What you are asked to do
Pull each line holding "boat" out of the entries below.

Data for this task
■ ■ ■ ■ ■
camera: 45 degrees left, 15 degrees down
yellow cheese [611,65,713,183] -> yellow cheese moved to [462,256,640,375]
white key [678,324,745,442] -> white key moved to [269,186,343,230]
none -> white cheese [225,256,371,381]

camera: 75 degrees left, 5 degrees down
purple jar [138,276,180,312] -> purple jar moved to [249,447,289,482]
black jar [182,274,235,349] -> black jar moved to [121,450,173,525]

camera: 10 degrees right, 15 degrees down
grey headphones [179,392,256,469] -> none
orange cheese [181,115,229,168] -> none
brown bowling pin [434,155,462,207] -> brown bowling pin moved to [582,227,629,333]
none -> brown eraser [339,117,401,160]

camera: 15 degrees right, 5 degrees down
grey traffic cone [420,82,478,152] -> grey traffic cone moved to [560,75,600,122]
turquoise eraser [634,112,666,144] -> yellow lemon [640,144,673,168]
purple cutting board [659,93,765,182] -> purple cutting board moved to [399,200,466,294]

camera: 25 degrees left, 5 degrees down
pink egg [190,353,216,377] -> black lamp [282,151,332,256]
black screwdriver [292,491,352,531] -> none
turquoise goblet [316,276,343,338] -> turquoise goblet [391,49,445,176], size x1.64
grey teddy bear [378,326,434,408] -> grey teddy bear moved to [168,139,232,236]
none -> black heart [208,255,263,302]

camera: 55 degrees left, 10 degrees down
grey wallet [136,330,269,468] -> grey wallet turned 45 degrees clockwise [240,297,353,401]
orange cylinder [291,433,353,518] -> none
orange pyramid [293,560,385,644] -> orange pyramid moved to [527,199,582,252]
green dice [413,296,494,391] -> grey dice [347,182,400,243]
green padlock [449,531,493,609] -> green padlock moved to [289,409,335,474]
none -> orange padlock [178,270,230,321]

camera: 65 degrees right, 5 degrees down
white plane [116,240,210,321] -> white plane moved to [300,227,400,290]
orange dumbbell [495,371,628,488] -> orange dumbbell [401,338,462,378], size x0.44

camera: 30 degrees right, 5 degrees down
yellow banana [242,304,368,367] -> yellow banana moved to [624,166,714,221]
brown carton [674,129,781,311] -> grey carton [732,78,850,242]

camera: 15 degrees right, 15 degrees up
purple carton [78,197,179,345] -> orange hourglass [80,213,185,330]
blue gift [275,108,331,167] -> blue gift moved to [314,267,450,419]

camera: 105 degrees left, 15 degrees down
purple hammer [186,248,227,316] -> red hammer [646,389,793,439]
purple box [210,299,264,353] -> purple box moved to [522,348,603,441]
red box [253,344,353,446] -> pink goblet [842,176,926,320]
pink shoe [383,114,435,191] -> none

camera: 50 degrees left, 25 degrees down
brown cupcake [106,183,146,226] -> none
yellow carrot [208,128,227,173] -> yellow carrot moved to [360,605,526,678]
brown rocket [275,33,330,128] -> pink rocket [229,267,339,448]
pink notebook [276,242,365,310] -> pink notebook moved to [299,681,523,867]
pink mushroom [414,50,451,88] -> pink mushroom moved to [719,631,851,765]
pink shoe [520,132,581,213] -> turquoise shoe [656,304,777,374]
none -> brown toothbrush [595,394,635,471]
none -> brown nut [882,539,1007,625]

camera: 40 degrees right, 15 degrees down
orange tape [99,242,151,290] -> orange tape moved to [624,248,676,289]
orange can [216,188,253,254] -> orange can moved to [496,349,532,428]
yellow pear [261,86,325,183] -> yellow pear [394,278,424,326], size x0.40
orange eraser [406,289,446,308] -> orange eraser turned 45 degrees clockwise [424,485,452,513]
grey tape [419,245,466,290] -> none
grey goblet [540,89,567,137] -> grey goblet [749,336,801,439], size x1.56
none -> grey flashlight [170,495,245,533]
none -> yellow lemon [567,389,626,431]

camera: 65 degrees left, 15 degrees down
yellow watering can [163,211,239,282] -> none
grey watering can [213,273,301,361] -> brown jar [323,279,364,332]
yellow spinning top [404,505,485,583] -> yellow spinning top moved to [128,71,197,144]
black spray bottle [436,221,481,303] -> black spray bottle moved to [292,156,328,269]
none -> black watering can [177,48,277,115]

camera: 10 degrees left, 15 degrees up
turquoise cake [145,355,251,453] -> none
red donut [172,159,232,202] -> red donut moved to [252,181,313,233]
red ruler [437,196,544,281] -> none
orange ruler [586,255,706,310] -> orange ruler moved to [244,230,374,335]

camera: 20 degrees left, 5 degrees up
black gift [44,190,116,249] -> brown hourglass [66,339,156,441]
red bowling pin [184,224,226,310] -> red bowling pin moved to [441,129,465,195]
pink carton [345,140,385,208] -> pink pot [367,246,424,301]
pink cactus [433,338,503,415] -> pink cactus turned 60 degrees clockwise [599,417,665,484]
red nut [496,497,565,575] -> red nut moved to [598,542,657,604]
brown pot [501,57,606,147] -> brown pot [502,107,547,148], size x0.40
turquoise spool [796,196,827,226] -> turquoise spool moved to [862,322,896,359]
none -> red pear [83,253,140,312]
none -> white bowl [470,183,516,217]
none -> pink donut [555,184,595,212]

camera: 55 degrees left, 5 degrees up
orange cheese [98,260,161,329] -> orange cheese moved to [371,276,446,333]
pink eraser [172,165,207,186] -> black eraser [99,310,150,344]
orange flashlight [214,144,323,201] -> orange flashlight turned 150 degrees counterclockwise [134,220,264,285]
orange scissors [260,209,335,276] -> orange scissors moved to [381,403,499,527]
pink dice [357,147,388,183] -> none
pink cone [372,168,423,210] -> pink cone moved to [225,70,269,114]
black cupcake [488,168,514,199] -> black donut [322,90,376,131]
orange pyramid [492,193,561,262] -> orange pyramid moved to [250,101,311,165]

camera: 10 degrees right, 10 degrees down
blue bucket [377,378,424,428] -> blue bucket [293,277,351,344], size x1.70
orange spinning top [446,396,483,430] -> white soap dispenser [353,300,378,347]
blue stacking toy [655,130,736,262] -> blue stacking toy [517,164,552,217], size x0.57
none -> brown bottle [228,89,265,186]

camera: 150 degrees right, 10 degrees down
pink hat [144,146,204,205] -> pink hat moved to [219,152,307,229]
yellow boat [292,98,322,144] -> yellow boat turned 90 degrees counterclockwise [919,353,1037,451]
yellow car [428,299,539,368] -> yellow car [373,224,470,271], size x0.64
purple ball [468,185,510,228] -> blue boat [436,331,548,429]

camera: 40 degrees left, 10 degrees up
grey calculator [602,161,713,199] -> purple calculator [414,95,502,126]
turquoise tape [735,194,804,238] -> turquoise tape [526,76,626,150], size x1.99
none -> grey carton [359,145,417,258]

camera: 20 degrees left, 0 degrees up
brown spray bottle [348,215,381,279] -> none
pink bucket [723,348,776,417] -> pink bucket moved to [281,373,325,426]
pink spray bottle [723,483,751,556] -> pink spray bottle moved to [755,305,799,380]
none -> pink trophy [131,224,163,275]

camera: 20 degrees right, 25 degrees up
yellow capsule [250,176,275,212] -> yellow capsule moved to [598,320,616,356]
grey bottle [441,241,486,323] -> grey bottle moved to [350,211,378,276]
■ ■ ■ ■ ■
Final answer
yellow boat [292,98,322,144] -> yellow boat turned 90 degrees counterclockwise [919,353,1037,451]
purple ball [468,185,510,228] -> blue boat [436,331,548,429]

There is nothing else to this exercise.